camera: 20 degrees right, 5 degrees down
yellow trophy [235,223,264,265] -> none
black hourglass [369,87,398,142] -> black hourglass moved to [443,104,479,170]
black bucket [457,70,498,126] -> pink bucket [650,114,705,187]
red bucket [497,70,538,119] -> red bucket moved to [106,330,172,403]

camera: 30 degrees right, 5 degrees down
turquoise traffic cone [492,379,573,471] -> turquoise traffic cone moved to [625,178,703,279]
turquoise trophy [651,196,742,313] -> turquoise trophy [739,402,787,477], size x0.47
...
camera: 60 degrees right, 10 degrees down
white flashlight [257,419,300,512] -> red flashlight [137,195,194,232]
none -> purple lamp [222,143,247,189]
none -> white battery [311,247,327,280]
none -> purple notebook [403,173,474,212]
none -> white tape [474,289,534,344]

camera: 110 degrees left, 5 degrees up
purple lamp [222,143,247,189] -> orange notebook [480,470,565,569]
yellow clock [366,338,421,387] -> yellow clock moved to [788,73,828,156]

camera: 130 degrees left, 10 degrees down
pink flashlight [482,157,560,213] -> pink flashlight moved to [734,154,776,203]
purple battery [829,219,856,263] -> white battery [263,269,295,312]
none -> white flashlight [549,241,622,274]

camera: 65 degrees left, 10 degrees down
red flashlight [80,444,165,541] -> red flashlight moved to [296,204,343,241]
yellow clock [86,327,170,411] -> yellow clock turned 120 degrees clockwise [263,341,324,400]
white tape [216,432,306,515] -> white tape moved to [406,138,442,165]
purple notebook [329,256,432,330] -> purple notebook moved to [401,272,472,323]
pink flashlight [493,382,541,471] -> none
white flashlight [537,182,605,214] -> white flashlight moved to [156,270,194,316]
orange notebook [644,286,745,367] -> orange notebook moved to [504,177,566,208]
==
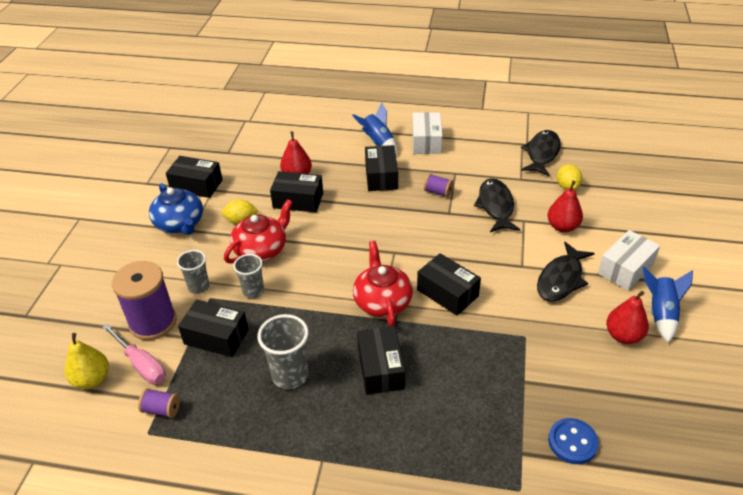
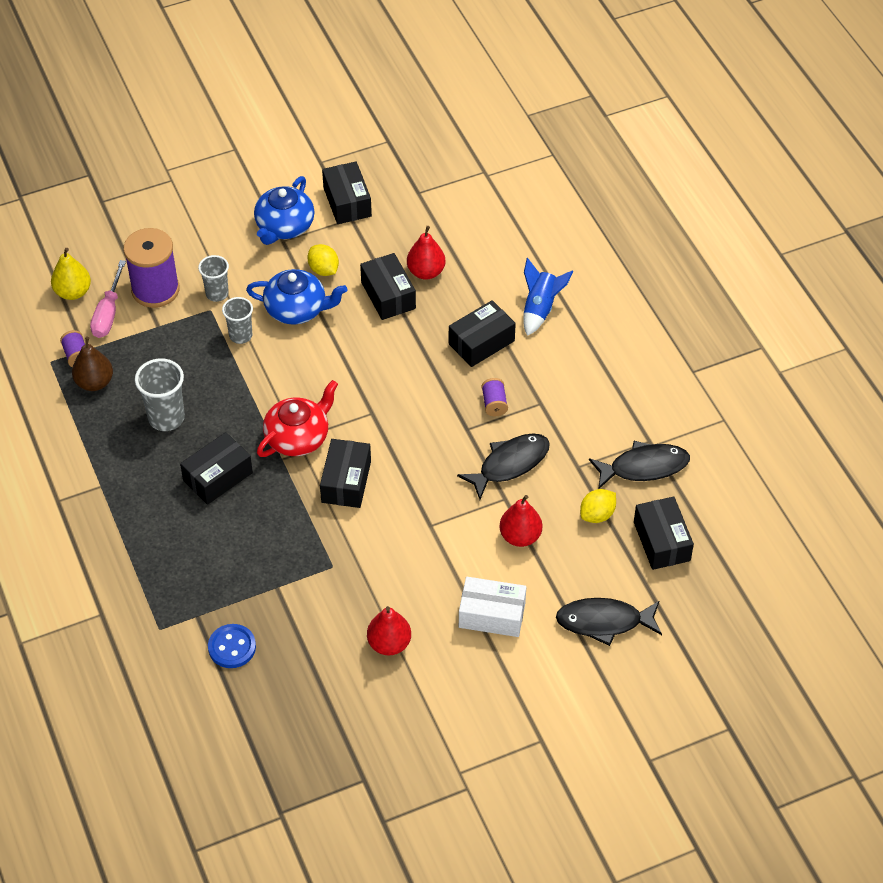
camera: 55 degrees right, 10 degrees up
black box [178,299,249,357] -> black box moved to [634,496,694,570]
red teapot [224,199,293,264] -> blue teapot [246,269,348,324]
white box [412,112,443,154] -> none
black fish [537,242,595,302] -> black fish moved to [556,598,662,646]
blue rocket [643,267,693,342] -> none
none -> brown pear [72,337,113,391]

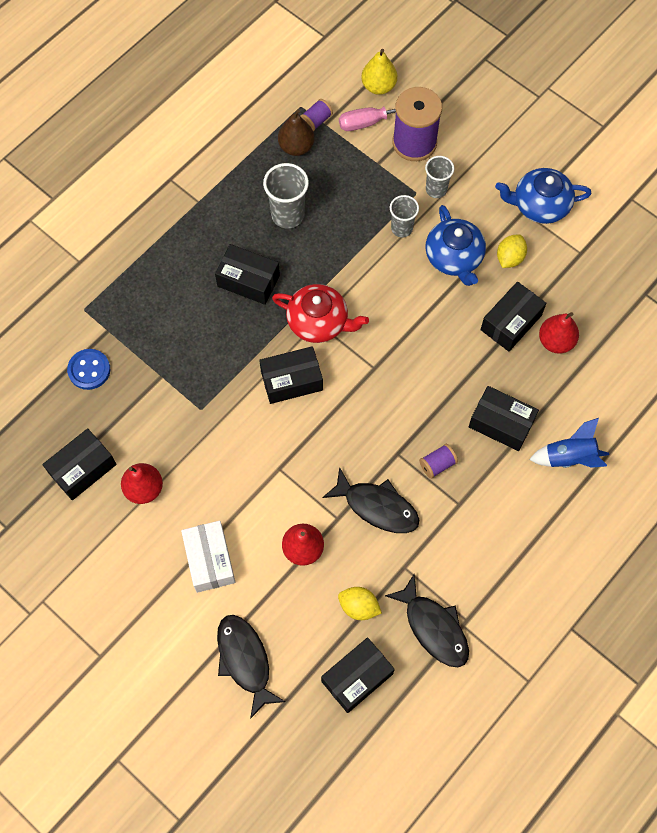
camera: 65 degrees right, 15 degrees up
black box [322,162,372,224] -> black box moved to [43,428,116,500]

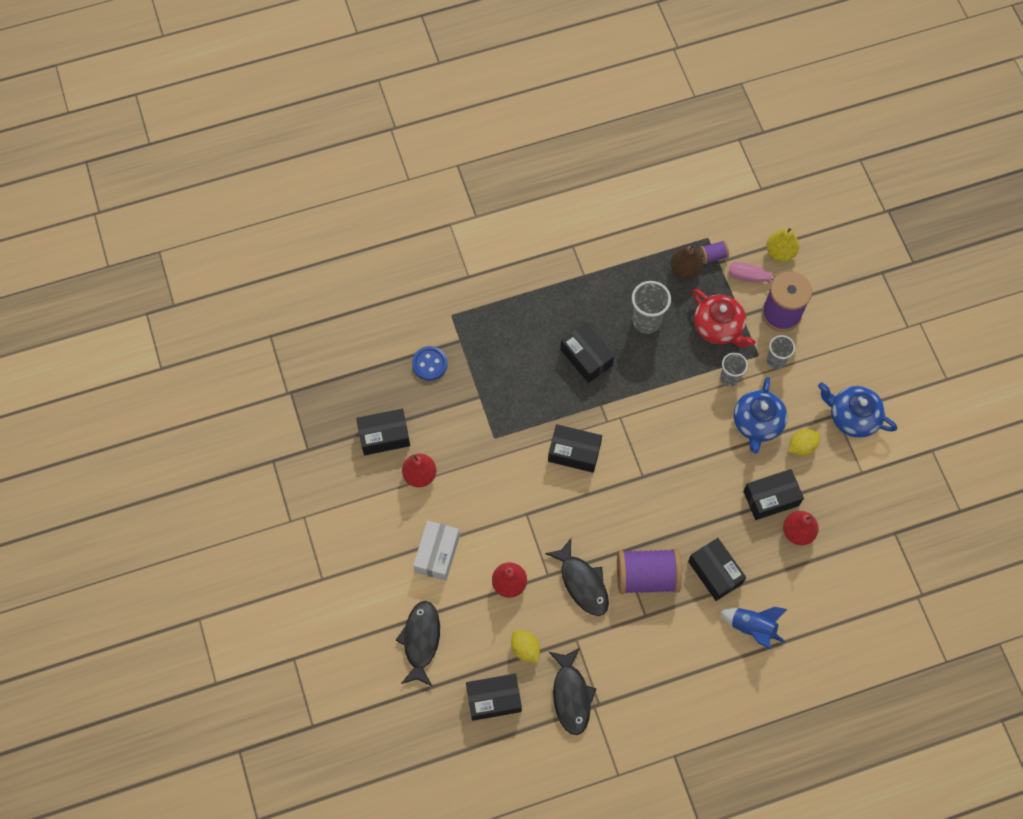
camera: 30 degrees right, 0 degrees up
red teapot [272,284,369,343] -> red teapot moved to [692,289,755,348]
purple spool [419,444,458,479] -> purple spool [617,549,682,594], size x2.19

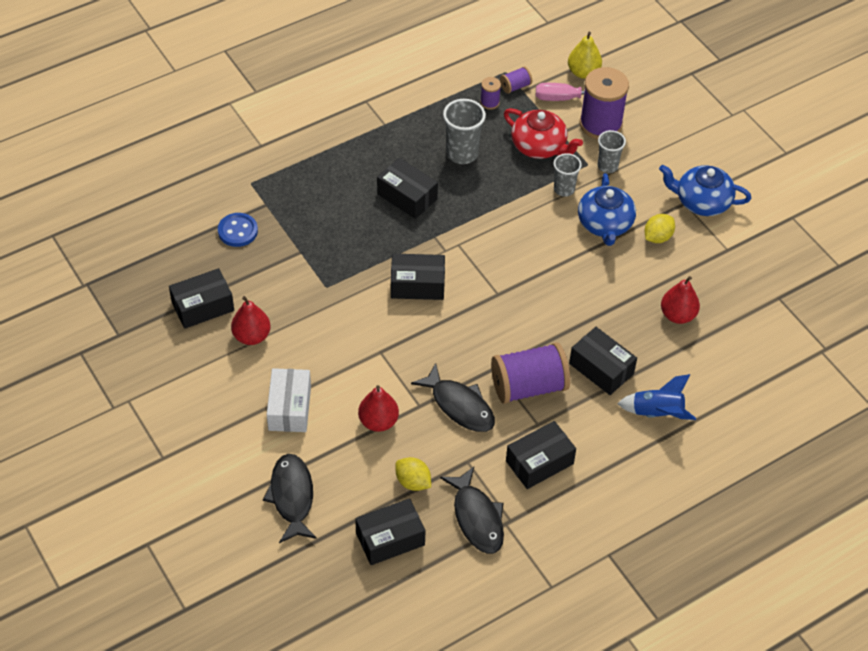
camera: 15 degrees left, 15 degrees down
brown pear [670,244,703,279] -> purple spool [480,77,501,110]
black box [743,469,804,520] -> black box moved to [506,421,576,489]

— Task prompt —
Reproduce, character for character, only the lines of the preceding data that start at the line with "white flashlight [537,182,605,214]" and end at the line with "orange notebook [644,286,745,367]", both included.

— Result for this task —
white flashlight [537,182,605,214] -> white flashlight moved to [156,270,194,316]
orange notebook [644,286,745,367] -> orange notebook moved to [504,177,566,208]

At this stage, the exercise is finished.